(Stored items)
====================

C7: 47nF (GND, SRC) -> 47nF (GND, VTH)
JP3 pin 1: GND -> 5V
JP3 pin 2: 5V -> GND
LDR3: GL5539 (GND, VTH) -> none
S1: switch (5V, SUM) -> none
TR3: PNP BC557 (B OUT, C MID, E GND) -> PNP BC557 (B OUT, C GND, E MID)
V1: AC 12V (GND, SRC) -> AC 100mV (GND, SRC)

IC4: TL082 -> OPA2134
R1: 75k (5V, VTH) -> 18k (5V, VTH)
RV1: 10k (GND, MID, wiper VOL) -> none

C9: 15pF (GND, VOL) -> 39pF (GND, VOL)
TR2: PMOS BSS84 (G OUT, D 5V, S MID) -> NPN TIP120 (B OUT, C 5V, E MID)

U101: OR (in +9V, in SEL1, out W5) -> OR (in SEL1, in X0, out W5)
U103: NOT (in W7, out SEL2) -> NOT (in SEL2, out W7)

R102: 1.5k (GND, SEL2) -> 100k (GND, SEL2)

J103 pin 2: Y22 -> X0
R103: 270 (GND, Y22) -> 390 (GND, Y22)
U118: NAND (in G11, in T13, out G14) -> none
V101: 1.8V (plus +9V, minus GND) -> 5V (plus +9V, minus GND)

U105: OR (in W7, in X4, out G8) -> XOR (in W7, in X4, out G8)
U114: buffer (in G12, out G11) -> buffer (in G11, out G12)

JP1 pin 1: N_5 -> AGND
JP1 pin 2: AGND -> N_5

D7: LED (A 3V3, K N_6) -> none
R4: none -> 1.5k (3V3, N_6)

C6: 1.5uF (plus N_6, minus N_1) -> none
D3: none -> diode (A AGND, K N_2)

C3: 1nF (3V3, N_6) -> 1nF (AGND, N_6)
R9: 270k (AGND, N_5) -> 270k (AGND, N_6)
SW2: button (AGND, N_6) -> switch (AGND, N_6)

====================

__Work instructions__: Copy each record exactly, leaving nothing out.

__Answer to the exercise__:
C7: 47nF (GND, SRC) -> 47nF (GND, VTH)
JP3 pin 1: GND -> 5V
JP3 pin 2: 5V -> GND
LDR3: GL5539 (GND, VTH) -> none
S1: switch (5V, SUM) -> none
TR3: PNP BC557 (B OUT, C MID, E GND) -> PNP BC557 (B OUT, C GND, E MID)
V1: AC 12V (GND, SRC) -> AC 100mV (GND, SRC)

IC4: TL082 -> OPA2134
R1: 75k (5V, VTH) -> 18k (5V, VTH)
RV1: 10k (GND, MID, wiper VOL) -> none

C9: 15pF (GND, VOL) -> 39pF (GND, VOL)
TR2: PMOS BSS84 (G OUT, D 5V, S MID) -> NPN TIP120 (B OUT, C 5V, E MID)

U101: OR (in +9V, in SEL1, out W5) -> OR (in SEL1, in X0, out W5)
U103: NOT (in W7, out SEL2) -> NOT (in SEL2, out W7)

R102: 1.5k (GND, SEL2) -> 100k (GND, SEL2)

J103 pin 2: Y22 -> X0
R103: 270 (GND, Y22) -> 390 (GND, Y22)
U118: NAND (in G11, in T13, out G14) -> none
V101: 1.8V (plus +9V, minus GND) -> 5V (plus +9V, minus GND)

U105: OR (in W7, in X4, out G8) -> XOR (in W7, in X4, out G8)
U114: buffer (in G12, out G11) -> buffer (in G11, out G12)

JP1 pin 1: N_5 -> AGND
JP1 pin 2: AGND -> N_5

D7: LED (A 3V3, K N_6) -> none
R4: none -> 1.5k (3V3, N_6)

C6: 1.5uF (plus N_6, minus N_1) -> none
D3: none -> diode (A AGND, K N_2)

C3: 1nF (3V3, N_6) -> 1nF (AGND, N_6)
R9: 270k (AGND, N_5) -> 270k (AGND, N_6)
SW2: button (AGND, N_6) -> switch (AGND, N_6)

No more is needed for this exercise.